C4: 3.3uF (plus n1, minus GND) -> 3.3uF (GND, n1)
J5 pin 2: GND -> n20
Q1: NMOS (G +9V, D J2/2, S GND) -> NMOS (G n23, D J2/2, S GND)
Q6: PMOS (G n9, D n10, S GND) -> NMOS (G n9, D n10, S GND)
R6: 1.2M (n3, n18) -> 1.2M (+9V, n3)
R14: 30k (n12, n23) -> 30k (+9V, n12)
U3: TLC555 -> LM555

====

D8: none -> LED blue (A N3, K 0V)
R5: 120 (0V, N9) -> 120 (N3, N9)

====

__Exercise goal__. Which of the lines above include the word "NMOS"? Copy each of them.

__Solution to this problem__.
Q1: NMOS (G +9V, D J2/2, S GND) -> NMOS (G n23, D J2/2, S GND)
Q6: PMOS (G n9, D n10, S GND) -> NMOS (G n9, D n10, S GND)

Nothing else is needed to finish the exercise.